-- Entries supplied --
Content starts

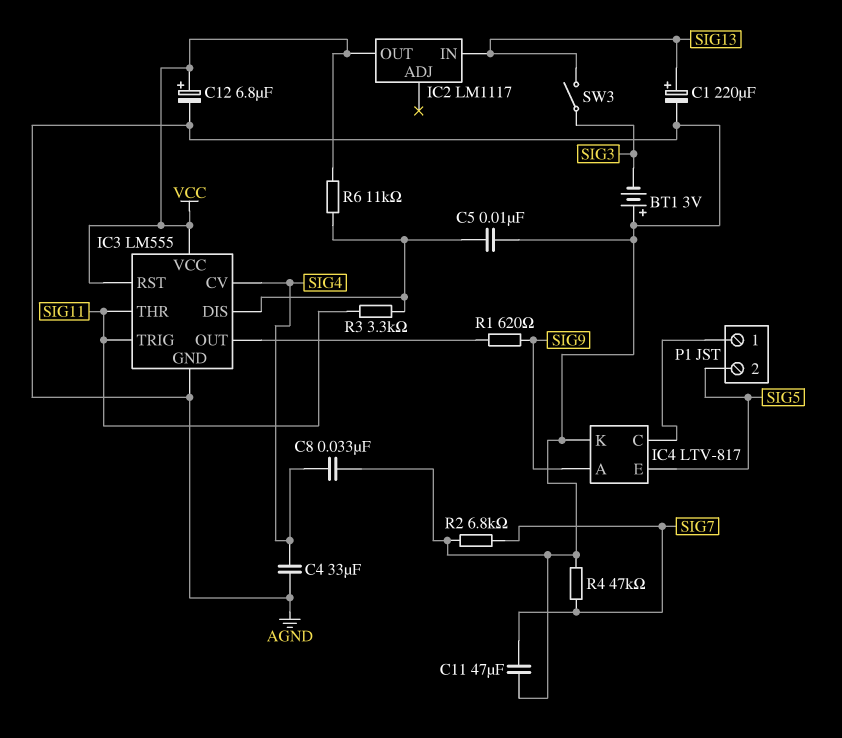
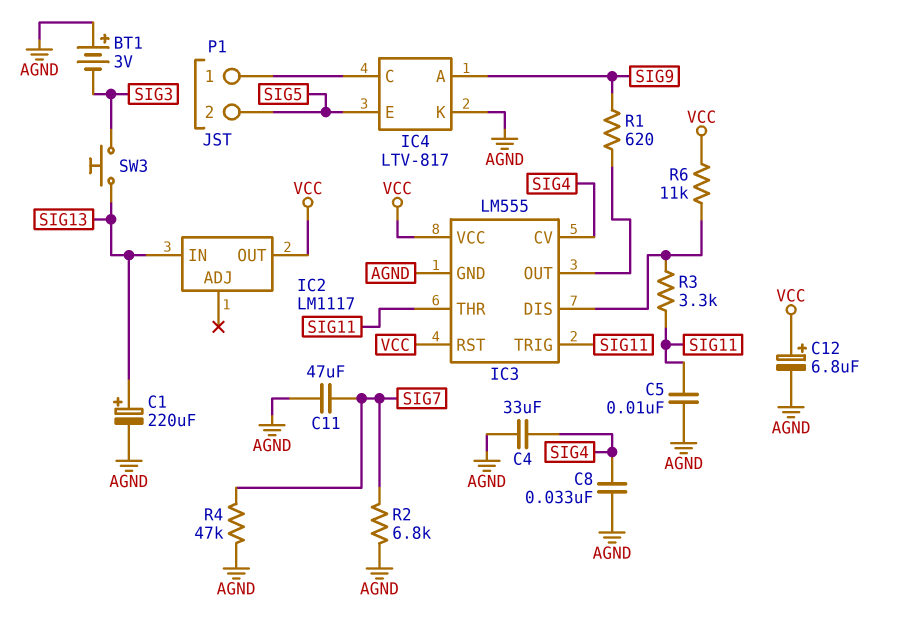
C5: 10nF (AGND, IC3/DIS) -> 10nF (AGND, SIG11)
SW3: switch (SIG3, SIG13) -> button (SIG3, SIG13)

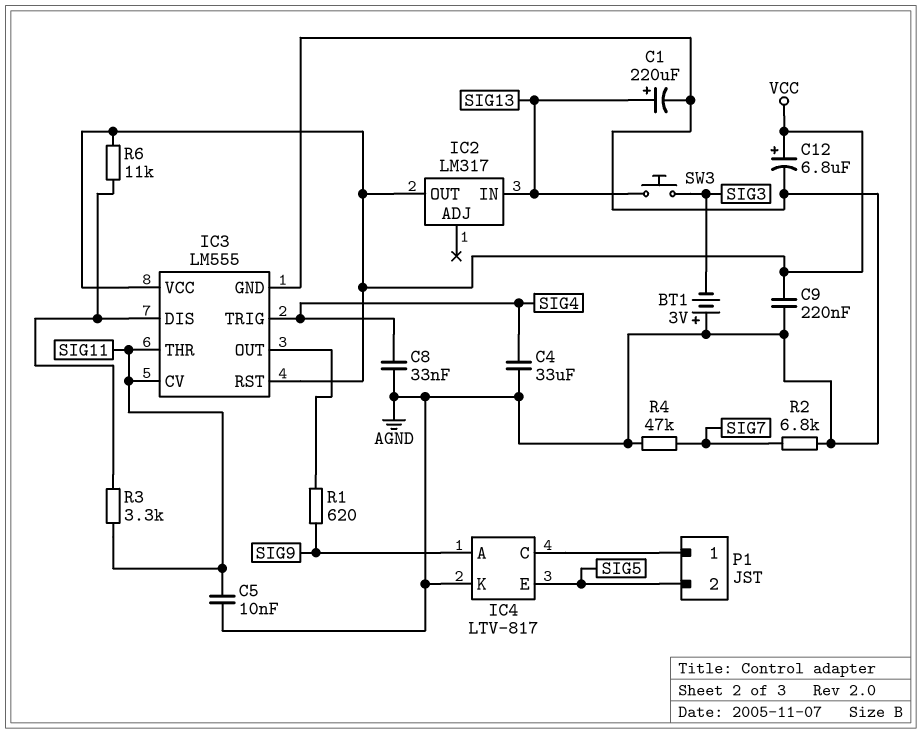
C9: none -> 220nF (AGND, VCC)
C11: 47uF (AGND, SIG7) -> none
IC2: LM1117 -> LM317
IC3 pin CV: SIG4 -> SIG11
IC3 pin TRIG: SIG11 -> SIG4

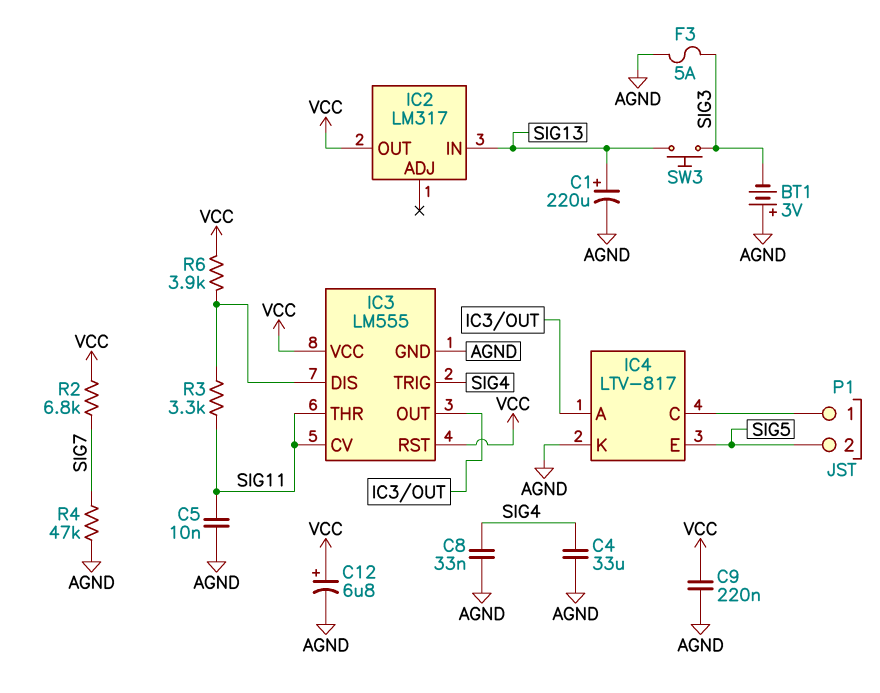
F3: none -> 5A (AGND, SIG3)
IC4 pin A: SIG9 -> IC3/OUT
R1: 620 (IC3/OUT, SIG9) -> none
R2: 6.8k (AGND, SIG7) -> 6.8k (SIG7, VCC)
R6: 11k (IC3/DIS, VCC) -> 3.9k (IC3/DIS, VCC)

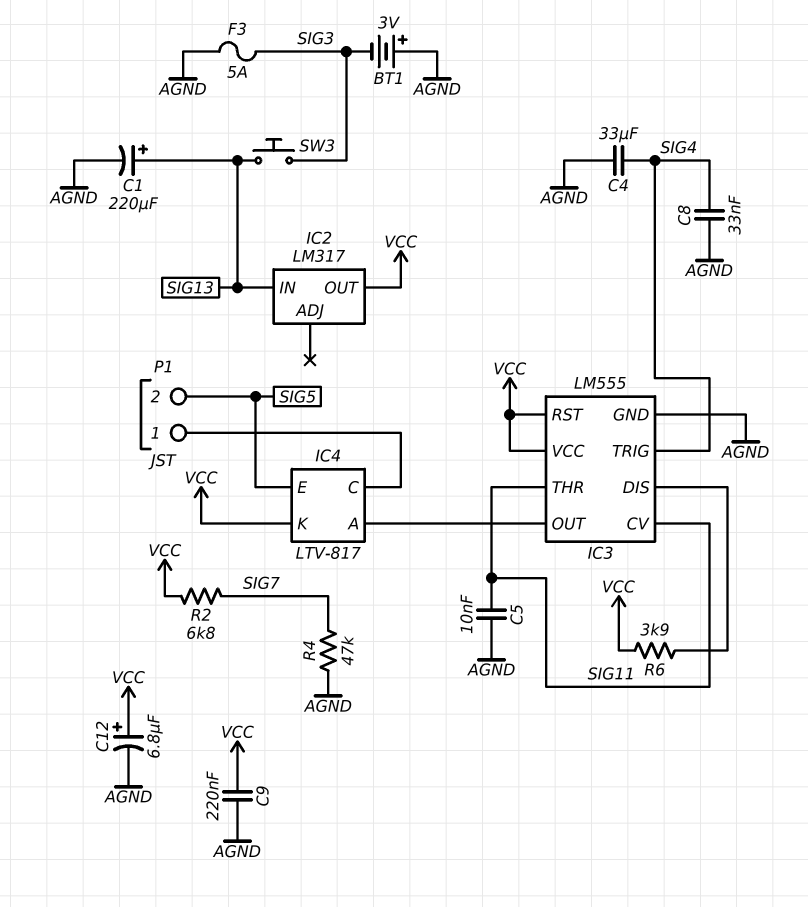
IC4 pin K: AGND -> VCC
R3: 3.3k (IC3/DIS, SIG11) -> none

Content ends

-- What needs to be done --
Nothing but the lines from the one that holds "IC2: LM1117 -> LM317" through the end of the data should appear, written out exactly, without pictures.

-- Exercise result --
IC2: LM1117 -> LM317
IC3 pin CV: SIG4 -> SIG11
IC3 pin TRIG: SIG11 -> SIG4

F3: none -> 5A (AGND, SIG3)
IC4 pin A: SIG9 -> IC3/OUT
R1: 620 (IC3/OUT, SIG9) -> none
R2: 6.8k (AGND, SIG7) -> 6.8k (SIG7, VCC)
R6: 11k (IC3/DIS, VCC) -> 3.9k (IC3/DIS, VCC)

IC4 pin K: AGND -> VCC
R3: 3.3k (IC3/DIS, SIG11) -> none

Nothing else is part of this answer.